**EXERCISE REQUIREMENTS**. The answer must consist of every line from the data that holds "green".

::::::::

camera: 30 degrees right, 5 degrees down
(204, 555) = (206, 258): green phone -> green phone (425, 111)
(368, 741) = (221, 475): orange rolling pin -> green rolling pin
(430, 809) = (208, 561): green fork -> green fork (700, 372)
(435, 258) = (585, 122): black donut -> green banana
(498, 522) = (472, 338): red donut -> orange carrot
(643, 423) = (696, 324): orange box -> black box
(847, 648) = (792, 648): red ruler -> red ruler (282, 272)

::::::::

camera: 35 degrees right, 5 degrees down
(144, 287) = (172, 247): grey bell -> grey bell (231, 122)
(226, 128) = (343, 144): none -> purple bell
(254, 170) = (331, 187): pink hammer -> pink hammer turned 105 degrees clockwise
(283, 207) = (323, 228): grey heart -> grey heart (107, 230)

::::::::

**FINISHED EXERCISE**.
(204, 555) = (206, 258): green phone -> green phone (425, 111)
(368, 741) = (221, 475): orange rolling pin -> green rolling pin
(430, 809) = (208, 561): green fork -> green fork (700, 372)
(435, 258) = (585, 122): black donut -> green banana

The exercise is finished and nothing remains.